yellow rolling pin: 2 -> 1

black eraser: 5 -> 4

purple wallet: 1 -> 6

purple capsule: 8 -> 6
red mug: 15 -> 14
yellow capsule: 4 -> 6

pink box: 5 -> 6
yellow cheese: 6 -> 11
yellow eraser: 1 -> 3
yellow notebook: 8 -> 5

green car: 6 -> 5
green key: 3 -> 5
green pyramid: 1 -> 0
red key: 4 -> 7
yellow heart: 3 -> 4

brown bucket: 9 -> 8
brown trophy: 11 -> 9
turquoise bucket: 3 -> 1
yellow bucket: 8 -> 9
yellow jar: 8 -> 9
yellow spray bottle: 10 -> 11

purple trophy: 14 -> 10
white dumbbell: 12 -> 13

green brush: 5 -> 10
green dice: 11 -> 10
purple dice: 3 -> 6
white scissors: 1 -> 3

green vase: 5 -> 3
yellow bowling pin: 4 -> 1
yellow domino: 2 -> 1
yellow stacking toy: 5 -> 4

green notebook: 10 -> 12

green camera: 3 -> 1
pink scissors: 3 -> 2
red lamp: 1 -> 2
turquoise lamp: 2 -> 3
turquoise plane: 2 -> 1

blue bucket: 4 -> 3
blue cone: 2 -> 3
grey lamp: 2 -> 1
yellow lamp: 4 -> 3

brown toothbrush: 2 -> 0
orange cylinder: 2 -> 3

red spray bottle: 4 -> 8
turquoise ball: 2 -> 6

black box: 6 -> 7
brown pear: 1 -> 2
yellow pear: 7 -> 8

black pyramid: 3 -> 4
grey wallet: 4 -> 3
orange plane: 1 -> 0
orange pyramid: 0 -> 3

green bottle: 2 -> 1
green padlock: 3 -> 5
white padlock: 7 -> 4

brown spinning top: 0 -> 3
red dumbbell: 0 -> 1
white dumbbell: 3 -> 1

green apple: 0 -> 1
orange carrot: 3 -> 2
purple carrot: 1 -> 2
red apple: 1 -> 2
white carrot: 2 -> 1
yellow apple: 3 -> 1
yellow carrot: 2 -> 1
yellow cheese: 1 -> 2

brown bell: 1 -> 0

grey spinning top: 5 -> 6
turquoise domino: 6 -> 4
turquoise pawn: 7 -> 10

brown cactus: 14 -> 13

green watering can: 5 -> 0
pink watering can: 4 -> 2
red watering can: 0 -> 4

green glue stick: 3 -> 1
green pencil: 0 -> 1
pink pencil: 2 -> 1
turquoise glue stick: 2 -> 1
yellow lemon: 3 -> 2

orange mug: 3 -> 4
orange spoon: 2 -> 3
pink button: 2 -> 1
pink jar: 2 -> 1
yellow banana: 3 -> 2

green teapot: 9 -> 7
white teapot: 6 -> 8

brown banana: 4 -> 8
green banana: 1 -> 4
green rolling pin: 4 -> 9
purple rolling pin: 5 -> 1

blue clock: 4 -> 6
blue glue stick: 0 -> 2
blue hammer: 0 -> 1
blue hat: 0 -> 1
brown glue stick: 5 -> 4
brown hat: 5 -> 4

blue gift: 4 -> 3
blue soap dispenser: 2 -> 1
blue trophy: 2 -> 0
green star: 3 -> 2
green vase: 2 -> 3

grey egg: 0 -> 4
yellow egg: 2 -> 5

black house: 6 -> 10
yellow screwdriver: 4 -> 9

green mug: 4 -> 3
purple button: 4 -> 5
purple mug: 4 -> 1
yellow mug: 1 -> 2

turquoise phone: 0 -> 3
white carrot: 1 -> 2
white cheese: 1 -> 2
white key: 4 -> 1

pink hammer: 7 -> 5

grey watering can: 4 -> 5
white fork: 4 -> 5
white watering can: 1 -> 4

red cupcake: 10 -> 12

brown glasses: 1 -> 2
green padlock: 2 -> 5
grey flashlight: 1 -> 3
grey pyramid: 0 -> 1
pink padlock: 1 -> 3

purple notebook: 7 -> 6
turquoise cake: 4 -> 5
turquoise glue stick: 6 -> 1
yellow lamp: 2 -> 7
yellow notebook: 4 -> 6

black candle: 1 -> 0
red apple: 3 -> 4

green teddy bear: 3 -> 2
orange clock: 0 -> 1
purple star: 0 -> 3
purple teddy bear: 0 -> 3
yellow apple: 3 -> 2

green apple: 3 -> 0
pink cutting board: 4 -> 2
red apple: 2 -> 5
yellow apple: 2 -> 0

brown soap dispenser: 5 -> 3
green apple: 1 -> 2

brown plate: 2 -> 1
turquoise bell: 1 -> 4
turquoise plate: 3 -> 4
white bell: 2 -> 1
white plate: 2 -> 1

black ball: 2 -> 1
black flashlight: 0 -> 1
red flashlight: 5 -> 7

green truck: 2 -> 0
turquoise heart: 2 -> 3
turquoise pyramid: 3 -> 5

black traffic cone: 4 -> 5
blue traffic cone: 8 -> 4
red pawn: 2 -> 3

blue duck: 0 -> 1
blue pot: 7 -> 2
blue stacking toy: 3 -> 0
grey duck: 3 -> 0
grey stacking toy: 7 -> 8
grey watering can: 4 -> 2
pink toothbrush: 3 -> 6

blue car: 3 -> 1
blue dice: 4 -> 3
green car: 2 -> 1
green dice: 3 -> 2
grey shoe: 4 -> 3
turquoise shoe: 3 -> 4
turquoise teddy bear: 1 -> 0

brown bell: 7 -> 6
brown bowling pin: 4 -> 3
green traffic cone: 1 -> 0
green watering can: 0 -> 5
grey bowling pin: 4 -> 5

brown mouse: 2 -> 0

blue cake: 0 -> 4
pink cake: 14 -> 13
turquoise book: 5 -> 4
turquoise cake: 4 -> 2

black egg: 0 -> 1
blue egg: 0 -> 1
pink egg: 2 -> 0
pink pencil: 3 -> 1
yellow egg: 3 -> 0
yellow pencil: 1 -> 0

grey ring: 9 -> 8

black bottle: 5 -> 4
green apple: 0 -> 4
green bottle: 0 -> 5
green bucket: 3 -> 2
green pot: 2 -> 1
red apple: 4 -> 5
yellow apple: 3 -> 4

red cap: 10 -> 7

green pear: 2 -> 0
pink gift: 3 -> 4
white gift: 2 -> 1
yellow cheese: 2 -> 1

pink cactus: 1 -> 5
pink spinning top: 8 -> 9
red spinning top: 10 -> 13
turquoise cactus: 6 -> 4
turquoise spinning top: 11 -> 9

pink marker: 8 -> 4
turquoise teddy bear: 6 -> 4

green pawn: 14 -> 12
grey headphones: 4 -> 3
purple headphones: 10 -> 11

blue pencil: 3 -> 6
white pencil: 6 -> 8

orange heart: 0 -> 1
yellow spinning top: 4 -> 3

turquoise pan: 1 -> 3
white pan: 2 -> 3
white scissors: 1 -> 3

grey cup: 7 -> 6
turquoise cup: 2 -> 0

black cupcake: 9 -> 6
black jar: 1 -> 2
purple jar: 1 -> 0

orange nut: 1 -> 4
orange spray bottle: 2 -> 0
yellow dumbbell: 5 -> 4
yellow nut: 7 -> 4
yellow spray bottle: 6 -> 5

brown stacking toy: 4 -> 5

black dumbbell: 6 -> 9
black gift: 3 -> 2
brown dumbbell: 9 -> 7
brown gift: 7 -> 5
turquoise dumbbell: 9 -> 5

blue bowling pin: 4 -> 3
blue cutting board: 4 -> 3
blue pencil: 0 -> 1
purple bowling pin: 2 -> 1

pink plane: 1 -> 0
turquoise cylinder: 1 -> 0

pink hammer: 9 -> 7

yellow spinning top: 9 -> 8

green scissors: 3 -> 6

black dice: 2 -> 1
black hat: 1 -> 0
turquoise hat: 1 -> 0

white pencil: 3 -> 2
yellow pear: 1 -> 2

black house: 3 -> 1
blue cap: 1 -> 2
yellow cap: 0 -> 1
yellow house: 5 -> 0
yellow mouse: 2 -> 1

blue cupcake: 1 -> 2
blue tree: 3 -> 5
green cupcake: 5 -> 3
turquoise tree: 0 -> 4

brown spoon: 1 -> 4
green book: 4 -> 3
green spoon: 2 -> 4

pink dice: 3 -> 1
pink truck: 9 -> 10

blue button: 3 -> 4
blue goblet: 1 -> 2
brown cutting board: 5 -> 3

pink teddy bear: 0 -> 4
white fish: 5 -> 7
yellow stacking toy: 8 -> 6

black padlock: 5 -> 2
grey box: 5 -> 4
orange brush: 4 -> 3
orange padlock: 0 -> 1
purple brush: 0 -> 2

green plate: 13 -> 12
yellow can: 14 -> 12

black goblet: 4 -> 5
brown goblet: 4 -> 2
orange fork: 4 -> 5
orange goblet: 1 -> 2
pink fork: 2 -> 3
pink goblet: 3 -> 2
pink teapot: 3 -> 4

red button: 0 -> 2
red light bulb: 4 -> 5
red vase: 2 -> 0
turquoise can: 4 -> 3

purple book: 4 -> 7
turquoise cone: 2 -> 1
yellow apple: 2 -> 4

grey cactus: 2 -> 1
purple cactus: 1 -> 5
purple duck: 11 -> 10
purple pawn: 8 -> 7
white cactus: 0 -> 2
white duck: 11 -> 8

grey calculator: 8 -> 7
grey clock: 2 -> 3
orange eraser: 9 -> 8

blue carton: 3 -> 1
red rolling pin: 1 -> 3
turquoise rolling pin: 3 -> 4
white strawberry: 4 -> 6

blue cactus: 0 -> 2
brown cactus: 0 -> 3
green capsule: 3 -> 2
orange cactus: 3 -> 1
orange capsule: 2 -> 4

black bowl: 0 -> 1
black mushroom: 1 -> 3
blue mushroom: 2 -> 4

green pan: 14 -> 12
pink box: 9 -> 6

▬▬▬

(Exercise)
All lines in the listing above between the line with "orange carrot: 3 -> 2" and the line with "green rolling pin: 4 -> 9", inclusive, should be set down exactly, and no line outside that range.

(Result of the task)
orange carrot: 3 -> 2
purple carrot: 1 -> 2
red apple: 1 -> 2
white carrot: 2 -> 1
yellow apple: 3 -> 1
yellow carrot: 2 -> 1
yellow cheese: 1 -> 2

brown bell: 1 -> 0

grey spinning top: 5 -> 6
turquoise domino: 6 -> 4
turquoise pawn: 7 -> 10

brown cactus: 14 -> 13

green watering can: 5 -> 0
pink watering can: 4 -> 2
red watering can: 0 -> 4

green glue stick: 3 -> 1
green pencil: 0 -> 1
pink pencil: 2 -> 1
turquoise glue stick: 2 -> 1
yellow lemon: 3 -> 2

orange mug: 3 -> 4
orange spoon: 2 -> 3
pink button: 2 -> 1
pink jar: 2 -> 1
yellow banana: 3 -> 2

green teapot: 9 -> 7
white teapot: 6 -> 8

brown banana: 4 -> 8
green banana: 1 -> 4
green rolling pin: 4 -> 9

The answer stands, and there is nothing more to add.